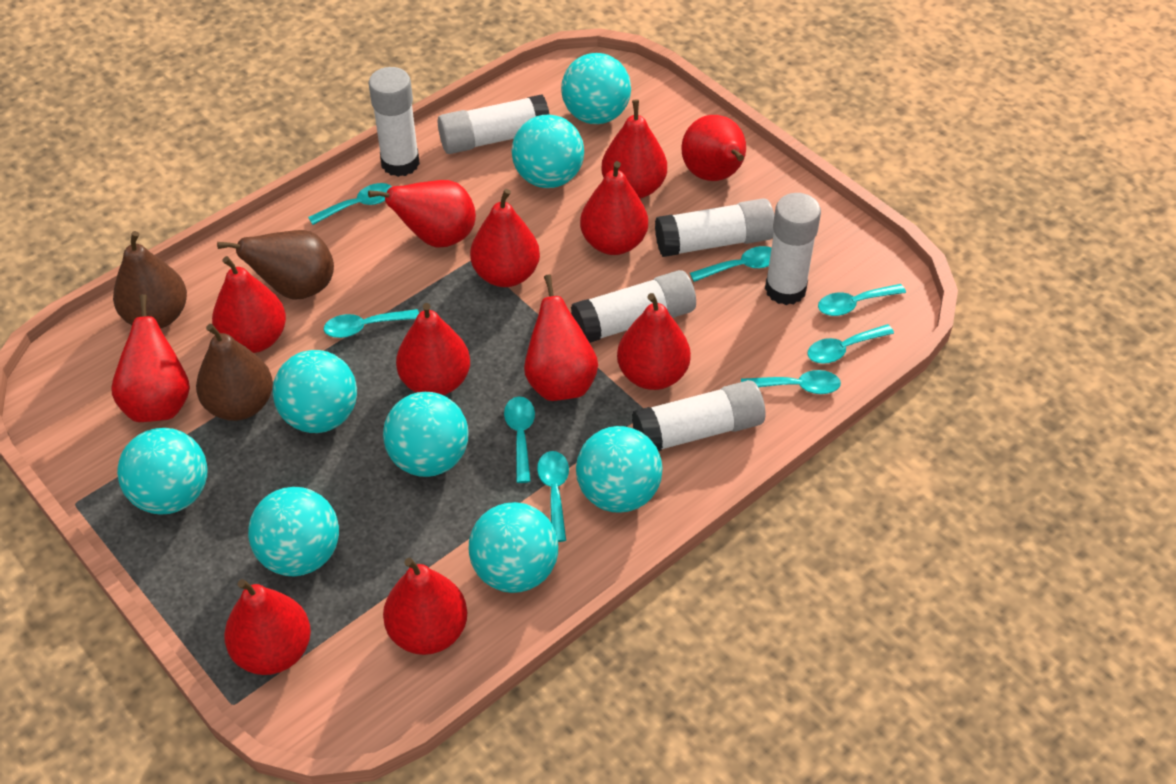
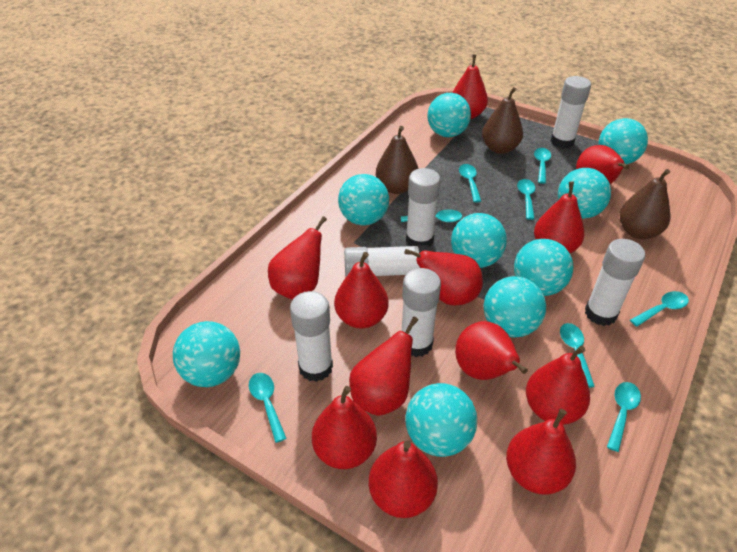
turquoise ball: 8 -> 9

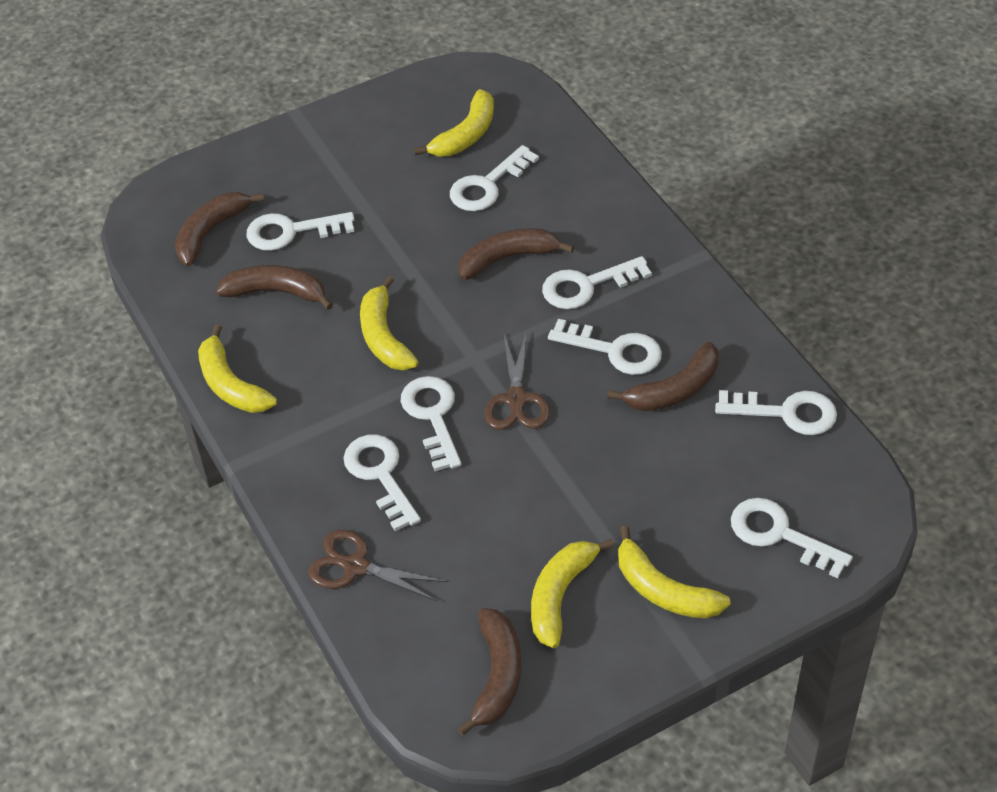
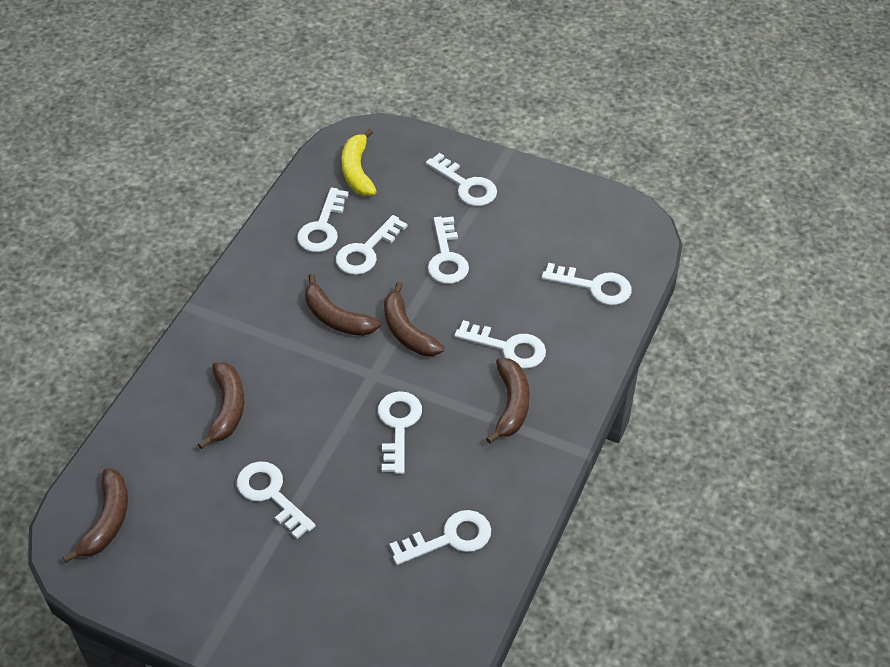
brown scissors: 2 -> 0
white key: 8 -> 9
yellow banana: 5 -> 1

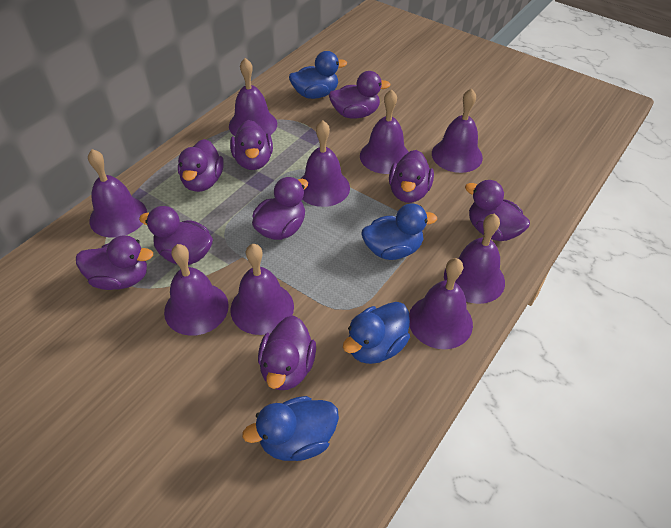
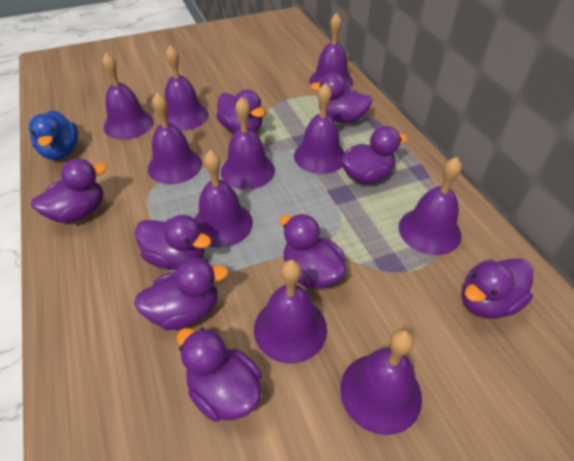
blue duck: 4 -> 1
purple bell: 9 -> 10

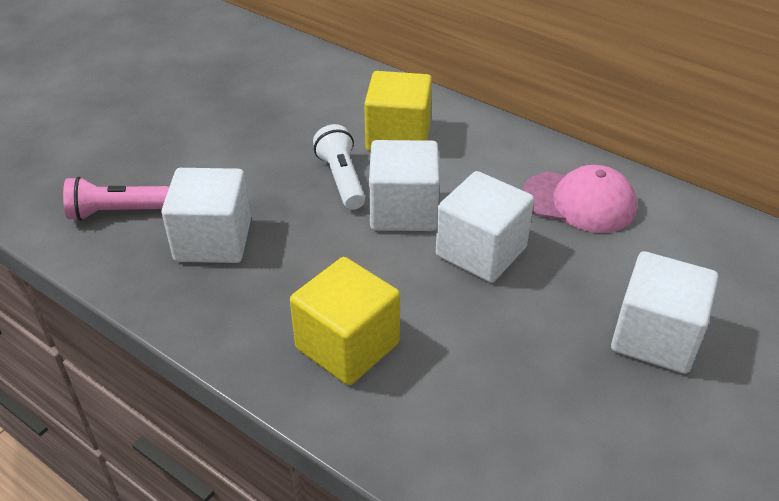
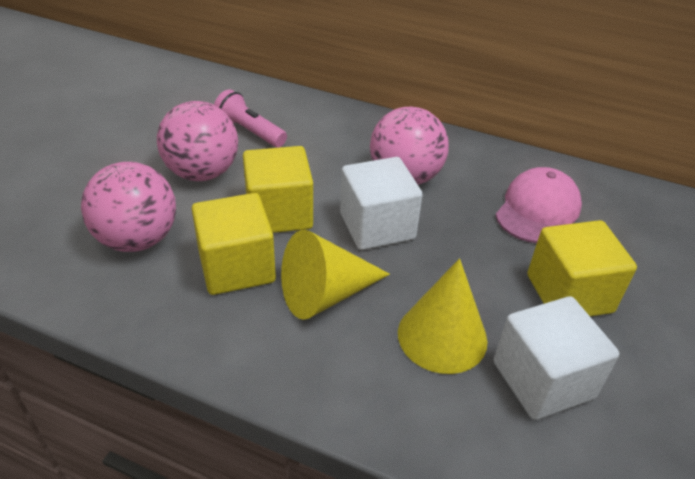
pink ball: 0 -> 3
white cube: 4 -> 2
white flashlight: 1 -> 0
yellow cone: 0 -> 2
yellow cube: 2 -> 3

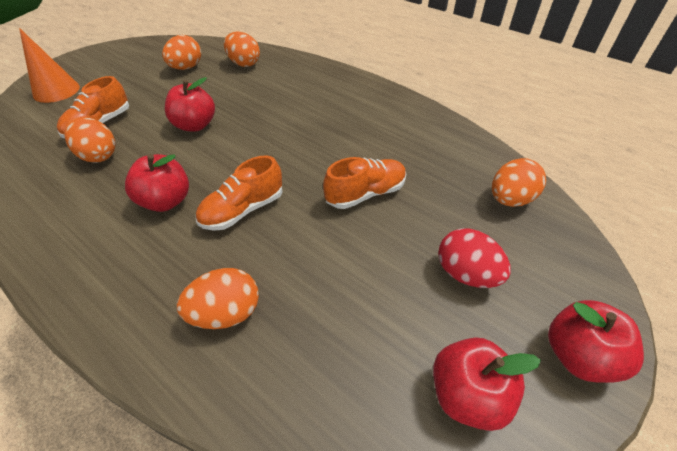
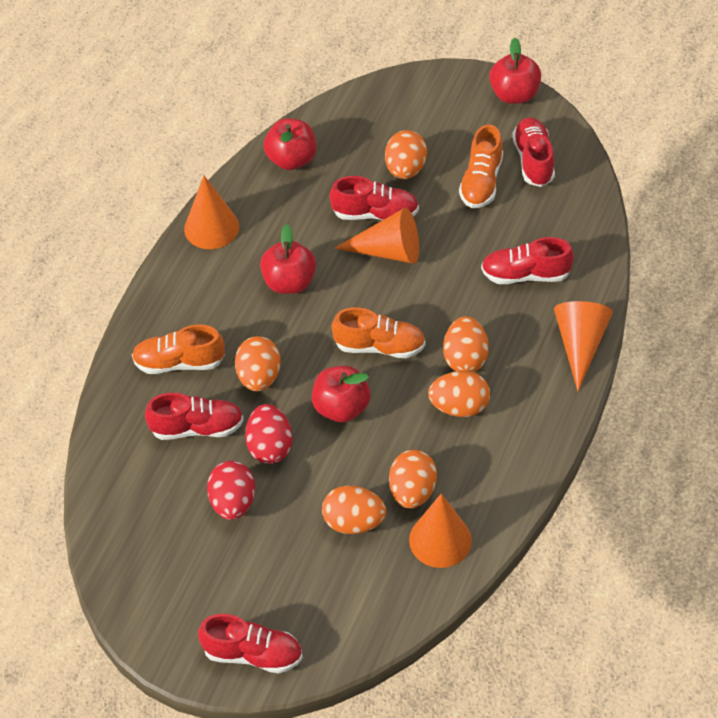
orange cone: 1 -> 4
orange egg: 5 -> 6
red egg: 1 -> 2
red shoe: 0 -> 5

..........

What is expected >>
Each line above with the string "yellow" in it should be located and copied.

Answer to this task >>
yellow banana: 5 -> 1
yellow cone: 0 -> 2
yellow cube: 2 -> 3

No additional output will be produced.